Records provided:
++++++++

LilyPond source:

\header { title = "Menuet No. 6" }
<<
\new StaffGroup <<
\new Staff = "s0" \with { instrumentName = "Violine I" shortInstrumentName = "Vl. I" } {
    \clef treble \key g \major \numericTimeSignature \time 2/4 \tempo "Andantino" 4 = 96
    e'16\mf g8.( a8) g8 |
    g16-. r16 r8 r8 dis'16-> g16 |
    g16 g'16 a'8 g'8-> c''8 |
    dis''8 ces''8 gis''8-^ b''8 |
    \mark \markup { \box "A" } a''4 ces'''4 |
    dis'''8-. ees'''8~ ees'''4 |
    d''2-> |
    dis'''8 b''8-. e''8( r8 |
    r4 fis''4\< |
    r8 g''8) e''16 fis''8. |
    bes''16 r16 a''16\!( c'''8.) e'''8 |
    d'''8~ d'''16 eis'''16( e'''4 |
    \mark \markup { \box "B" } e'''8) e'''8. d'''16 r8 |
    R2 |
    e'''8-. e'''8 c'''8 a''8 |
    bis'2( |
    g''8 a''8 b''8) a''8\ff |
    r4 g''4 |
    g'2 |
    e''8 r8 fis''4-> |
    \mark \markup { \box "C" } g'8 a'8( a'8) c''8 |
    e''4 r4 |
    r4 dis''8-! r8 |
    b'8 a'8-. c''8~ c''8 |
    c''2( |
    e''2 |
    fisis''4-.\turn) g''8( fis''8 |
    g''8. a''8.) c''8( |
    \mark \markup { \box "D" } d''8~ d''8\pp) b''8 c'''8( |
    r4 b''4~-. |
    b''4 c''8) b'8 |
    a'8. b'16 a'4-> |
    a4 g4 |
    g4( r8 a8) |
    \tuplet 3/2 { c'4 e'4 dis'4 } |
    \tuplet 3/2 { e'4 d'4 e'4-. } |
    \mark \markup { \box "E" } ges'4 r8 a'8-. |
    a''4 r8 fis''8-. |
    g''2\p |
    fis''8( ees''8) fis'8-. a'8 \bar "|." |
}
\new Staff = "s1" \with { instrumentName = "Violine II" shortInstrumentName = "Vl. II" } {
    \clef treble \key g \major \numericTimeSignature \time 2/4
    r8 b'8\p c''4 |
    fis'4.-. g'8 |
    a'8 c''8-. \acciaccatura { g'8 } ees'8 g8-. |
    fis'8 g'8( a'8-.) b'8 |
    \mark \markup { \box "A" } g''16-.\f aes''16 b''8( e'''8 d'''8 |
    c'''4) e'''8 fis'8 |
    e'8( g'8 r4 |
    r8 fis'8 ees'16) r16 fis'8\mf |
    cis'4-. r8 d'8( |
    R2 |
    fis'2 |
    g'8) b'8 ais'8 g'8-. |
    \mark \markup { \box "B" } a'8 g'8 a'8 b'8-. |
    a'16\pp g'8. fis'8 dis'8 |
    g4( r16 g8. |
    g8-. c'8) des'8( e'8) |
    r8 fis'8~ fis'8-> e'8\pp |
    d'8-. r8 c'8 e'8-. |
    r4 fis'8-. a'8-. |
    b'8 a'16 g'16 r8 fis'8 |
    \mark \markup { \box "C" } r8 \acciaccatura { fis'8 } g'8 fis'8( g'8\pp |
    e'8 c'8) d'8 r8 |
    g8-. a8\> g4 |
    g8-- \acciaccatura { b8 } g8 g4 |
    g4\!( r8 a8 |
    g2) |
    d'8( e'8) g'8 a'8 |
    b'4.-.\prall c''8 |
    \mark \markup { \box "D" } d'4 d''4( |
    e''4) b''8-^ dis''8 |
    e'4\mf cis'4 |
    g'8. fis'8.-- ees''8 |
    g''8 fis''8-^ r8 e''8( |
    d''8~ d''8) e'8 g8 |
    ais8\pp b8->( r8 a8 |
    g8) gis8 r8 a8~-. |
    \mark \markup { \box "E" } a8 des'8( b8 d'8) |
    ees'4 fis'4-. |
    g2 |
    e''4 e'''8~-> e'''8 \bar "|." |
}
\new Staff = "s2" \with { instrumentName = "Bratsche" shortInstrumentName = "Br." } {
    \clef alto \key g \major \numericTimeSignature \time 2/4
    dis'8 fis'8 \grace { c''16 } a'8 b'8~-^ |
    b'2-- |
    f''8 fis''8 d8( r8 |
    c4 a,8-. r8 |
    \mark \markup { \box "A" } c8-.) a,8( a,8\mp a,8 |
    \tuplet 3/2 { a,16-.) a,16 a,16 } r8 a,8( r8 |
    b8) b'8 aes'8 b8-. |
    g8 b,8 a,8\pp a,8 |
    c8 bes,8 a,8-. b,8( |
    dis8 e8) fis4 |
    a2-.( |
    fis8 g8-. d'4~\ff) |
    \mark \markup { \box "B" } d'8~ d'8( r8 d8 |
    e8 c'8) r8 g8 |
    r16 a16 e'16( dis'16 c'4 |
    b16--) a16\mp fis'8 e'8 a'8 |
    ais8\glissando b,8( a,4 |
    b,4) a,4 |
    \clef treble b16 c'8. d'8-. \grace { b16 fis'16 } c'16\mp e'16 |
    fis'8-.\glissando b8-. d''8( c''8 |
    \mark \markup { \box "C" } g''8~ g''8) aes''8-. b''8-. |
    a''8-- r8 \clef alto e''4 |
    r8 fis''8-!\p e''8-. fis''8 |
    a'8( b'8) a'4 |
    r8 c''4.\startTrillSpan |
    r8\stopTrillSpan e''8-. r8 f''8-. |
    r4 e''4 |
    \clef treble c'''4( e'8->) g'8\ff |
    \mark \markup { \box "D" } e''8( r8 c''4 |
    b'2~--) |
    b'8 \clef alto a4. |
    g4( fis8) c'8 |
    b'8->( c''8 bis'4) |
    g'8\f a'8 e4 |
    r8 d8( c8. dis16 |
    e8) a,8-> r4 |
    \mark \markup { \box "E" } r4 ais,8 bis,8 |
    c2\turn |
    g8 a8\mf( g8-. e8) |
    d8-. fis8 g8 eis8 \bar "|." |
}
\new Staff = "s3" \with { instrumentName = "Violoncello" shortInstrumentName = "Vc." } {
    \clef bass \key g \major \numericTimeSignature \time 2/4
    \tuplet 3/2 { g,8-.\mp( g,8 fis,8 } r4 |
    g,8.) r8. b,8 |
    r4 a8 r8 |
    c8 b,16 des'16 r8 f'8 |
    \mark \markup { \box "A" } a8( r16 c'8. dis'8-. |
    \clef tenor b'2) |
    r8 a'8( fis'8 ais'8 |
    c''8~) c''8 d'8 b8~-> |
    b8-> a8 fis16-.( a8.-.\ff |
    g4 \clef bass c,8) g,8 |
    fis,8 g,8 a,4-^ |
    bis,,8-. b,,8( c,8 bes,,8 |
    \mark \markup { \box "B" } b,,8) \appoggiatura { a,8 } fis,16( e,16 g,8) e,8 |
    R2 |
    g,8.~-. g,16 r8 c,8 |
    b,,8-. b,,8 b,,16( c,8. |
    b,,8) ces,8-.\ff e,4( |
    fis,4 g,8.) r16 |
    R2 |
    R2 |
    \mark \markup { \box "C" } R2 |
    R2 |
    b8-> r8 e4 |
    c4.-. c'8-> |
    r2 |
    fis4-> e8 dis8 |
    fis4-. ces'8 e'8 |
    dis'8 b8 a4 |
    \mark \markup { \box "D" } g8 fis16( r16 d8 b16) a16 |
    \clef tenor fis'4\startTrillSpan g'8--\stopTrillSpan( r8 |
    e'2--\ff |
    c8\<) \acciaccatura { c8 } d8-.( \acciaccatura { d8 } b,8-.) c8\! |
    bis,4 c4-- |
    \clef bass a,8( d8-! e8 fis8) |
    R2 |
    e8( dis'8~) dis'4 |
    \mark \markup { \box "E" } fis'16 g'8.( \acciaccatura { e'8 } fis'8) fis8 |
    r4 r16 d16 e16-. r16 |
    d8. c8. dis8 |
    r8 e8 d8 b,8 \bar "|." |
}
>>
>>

++++++++

Written problem: State how many lines of the material contain the string "bass", counting a match only when the case is the same. Give the number alone.

The response: 3